▶ PROBLEM DETAILS: Where the lines below hold images, skip those and copy every word exactly.

▶ THE DATA:
----------------

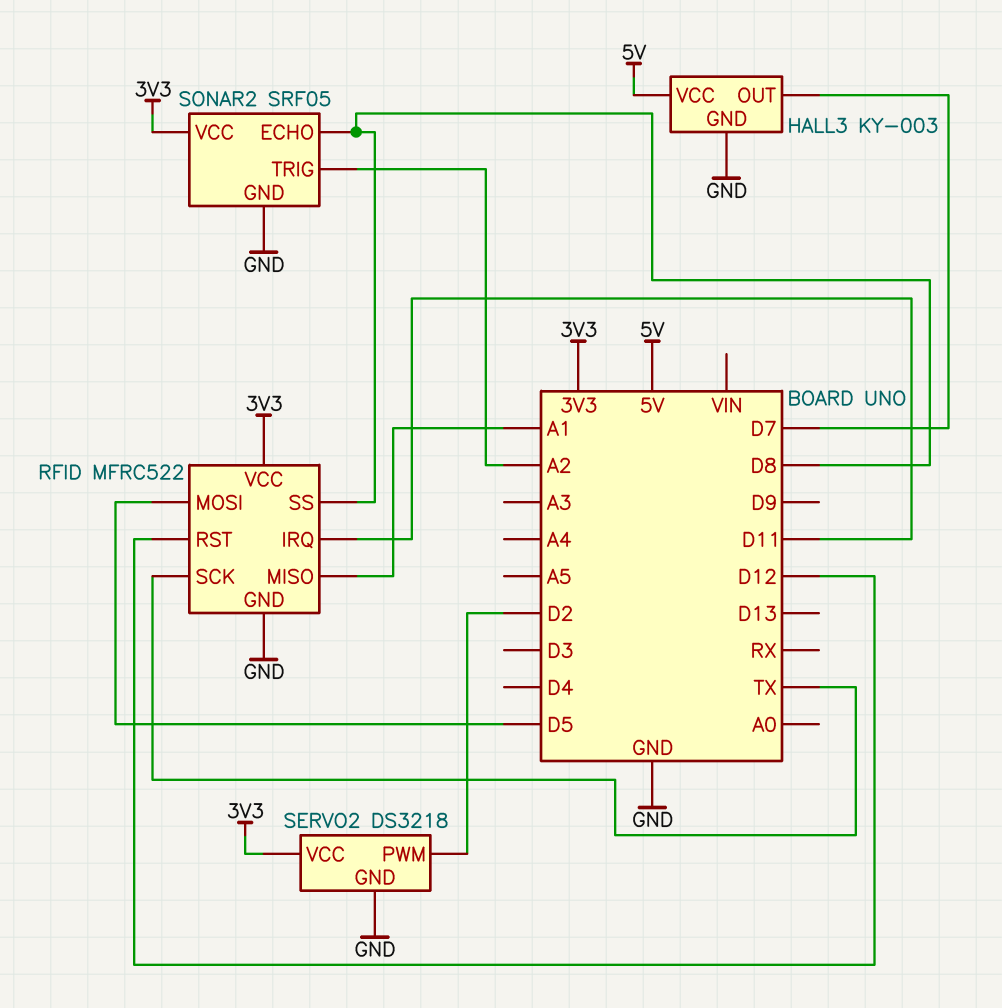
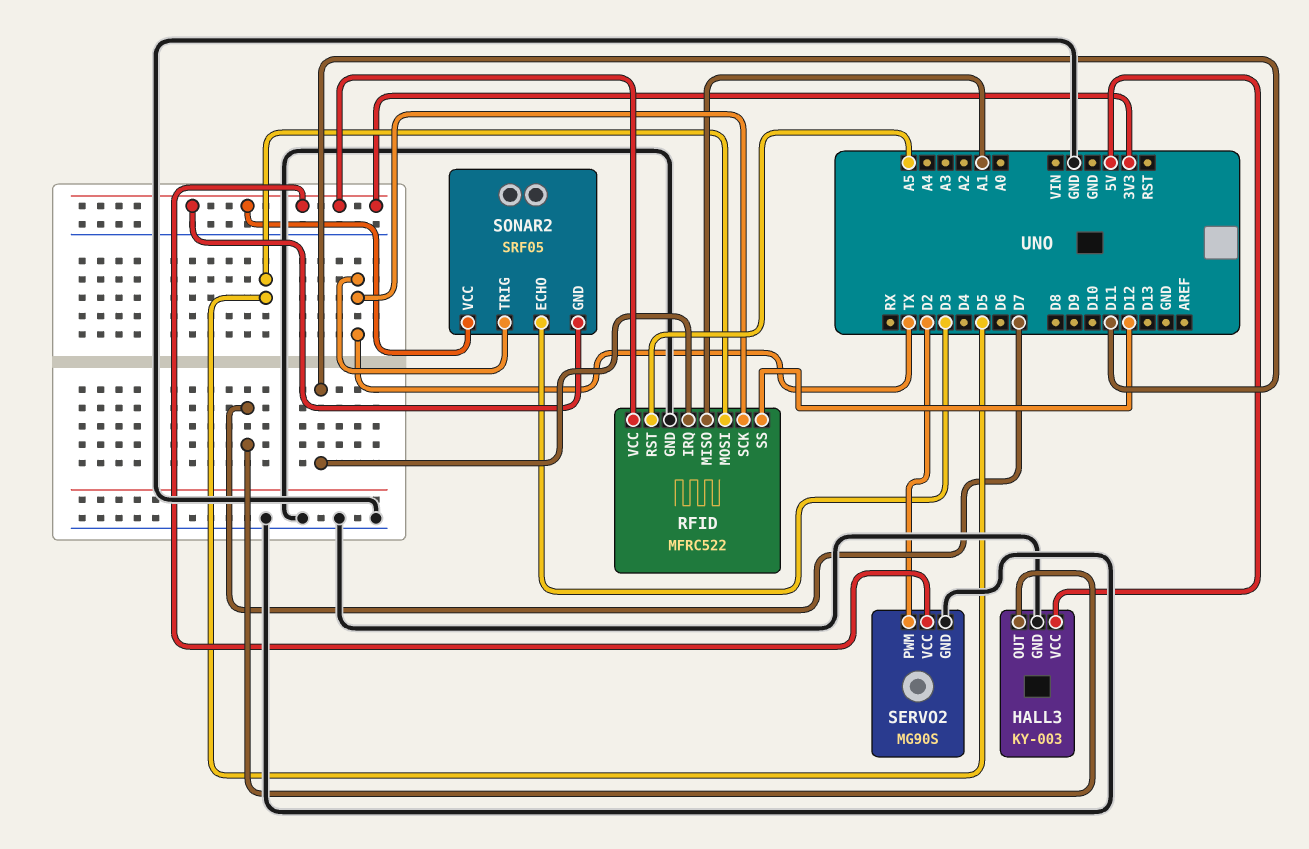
RFID pin RST: D12 -> A5
RFID pin SS: D8 -> D12
SERVO2: DS3218 -> MG90S
SONAR2 pin ECHO: D8 -> D3
SONAR2 pin GND: GND -> 3V3
SONAR2 pin TRIG: A2 -> TX

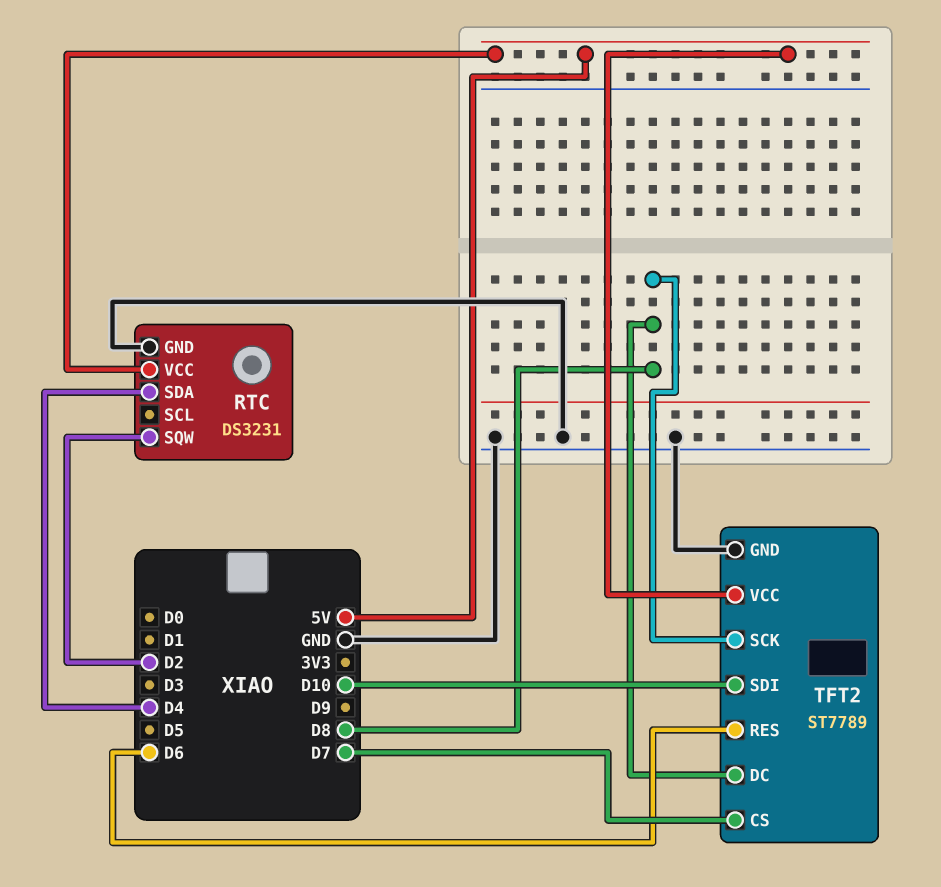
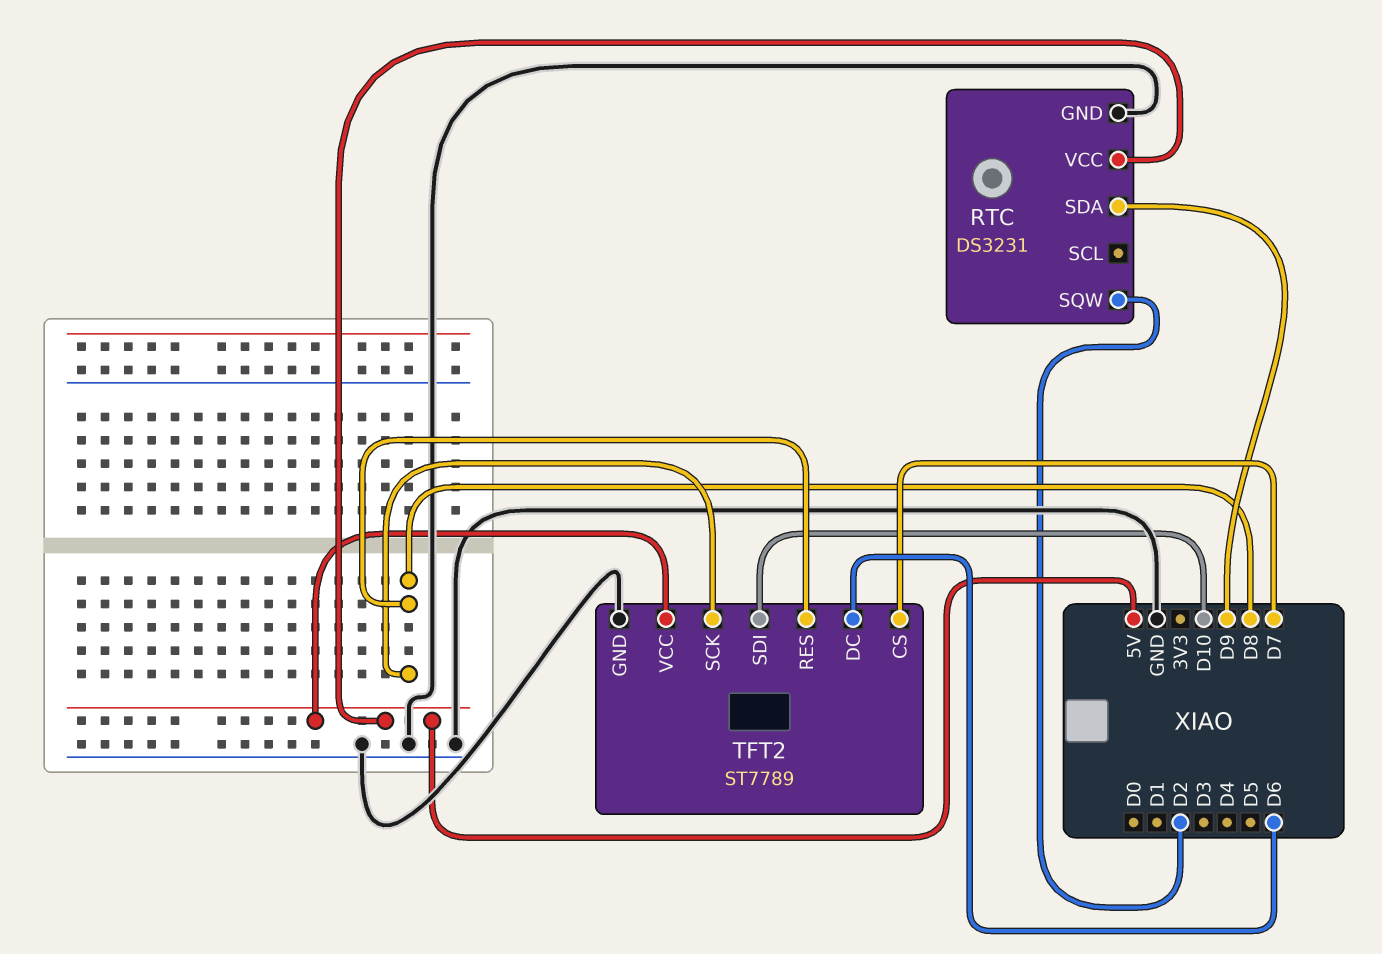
RTC pin SDA: D4 -> D9
TFT2 pin DC: D8 -> D6
TFT2 pin RES: D6 -> D8

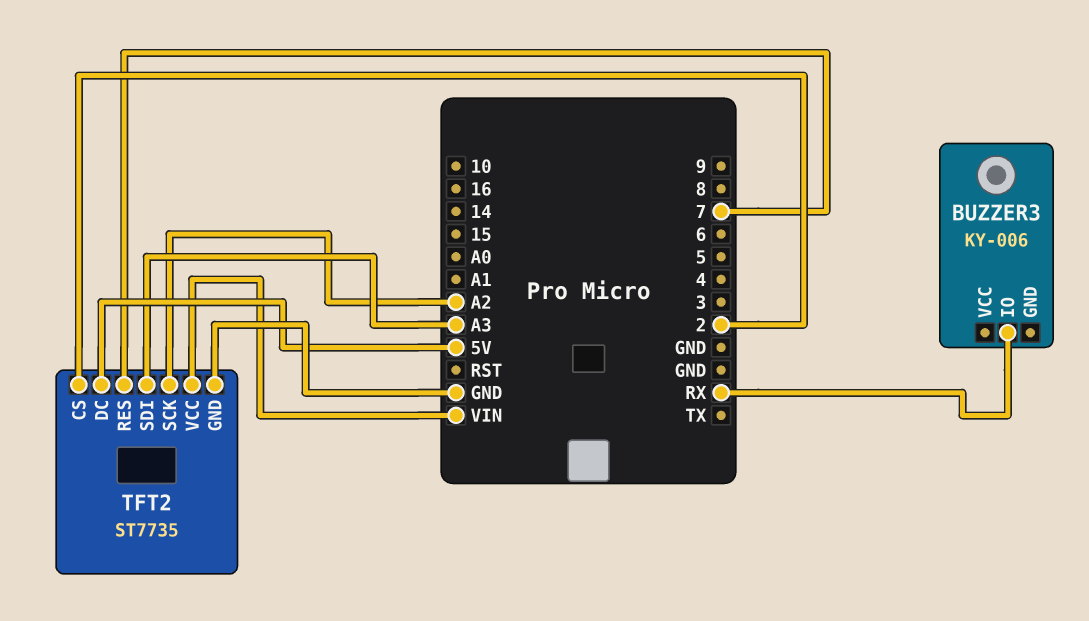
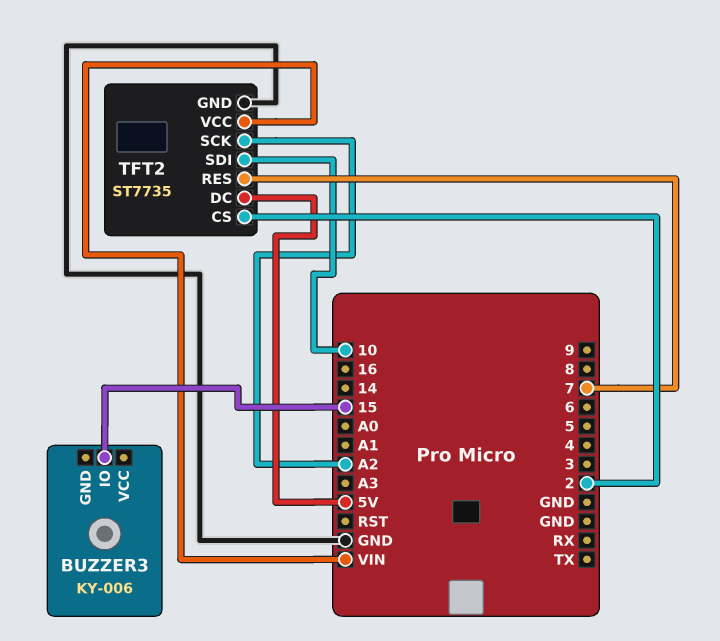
BUZZER3 pin IO: RX -> 15
TFT2 pin SDI: A3 -> 10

----------------

▶ YOUR RESPONSE:
RFID pin RST: D12 -> A5
RFID pin SS: D8 -> D12
SERVO2: DS3218 -> MG90S
SONAR2 pin ECHO: D8 -> D3
SONAR2 pin GND: GND -> 3V3
SONAR2 pin TRIG: A2 -> TX

RTC pin SDA: D4 -> D9
TFT2 pin DC: D8 -> D6
TFT2 pin RES: D6 -> D8

BUZZER3 pin IO: RX -> 15
TFT2 pin SDI: A3 -> 10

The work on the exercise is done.